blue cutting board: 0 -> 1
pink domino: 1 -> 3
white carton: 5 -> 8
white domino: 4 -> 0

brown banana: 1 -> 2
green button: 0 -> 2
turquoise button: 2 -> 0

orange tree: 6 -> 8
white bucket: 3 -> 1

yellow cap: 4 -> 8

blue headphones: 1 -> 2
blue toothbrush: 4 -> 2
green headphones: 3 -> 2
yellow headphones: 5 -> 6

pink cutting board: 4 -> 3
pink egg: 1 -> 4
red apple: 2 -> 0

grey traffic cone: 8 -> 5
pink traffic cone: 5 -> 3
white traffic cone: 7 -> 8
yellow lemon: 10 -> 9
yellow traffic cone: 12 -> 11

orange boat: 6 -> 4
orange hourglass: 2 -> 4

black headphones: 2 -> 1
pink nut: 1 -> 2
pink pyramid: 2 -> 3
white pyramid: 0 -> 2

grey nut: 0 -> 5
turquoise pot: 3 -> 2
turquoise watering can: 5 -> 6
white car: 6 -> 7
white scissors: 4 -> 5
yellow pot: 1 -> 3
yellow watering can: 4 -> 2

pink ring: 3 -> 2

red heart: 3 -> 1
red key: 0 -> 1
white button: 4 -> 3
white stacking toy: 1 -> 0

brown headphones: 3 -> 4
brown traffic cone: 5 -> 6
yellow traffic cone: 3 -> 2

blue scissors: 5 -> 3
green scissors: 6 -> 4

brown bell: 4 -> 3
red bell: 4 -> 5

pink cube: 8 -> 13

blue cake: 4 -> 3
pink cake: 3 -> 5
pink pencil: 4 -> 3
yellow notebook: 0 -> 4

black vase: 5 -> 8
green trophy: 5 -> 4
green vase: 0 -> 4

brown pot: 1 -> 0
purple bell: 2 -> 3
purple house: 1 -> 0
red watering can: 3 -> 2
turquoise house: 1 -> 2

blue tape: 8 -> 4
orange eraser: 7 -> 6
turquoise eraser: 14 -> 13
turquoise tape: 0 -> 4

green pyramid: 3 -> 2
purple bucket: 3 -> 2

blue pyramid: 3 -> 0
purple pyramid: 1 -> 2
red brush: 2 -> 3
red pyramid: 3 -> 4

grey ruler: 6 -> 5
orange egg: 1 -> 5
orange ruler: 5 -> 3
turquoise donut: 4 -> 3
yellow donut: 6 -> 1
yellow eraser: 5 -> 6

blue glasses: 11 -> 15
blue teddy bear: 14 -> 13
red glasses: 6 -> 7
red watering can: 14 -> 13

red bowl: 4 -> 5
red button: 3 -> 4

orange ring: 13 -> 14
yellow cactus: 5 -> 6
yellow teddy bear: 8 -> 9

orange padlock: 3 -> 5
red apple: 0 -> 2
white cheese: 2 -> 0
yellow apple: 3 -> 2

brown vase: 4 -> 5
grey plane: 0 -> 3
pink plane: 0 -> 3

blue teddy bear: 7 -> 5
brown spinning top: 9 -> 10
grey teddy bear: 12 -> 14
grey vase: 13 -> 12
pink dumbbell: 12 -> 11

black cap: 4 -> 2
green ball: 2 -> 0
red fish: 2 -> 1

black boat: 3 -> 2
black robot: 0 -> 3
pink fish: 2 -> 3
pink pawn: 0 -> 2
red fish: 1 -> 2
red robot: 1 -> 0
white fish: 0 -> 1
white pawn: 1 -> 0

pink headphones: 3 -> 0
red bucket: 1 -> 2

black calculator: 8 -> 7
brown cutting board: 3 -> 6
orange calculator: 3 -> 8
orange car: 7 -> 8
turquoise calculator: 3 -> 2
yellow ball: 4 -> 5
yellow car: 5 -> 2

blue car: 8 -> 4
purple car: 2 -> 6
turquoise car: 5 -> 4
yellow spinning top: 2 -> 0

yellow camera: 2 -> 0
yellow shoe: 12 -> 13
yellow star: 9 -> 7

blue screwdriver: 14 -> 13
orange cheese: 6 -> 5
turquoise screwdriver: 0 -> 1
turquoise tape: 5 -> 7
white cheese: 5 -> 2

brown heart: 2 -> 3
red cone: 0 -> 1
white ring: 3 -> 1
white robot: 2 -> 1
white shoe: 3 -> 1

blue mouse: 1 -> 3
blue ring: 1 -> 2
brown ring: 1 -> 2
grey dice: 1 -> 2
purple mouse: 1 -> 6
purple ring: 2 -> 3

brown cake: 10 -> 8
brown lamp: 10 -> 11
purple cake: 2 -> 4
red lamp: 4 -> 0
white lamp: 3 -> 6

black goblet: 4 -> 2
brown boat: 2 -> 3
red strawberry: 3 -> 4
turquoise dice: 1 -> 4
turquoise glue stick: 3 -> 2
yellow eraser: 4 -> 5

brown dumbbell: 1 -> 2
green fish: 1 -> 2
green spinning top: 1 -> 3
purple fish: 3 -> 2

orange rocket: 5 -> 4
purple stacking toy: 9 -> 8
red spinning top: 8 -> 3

Your task: From the records above, tally every line that includes the word "teddy" and reply with the total by itself.

Response to this task: 4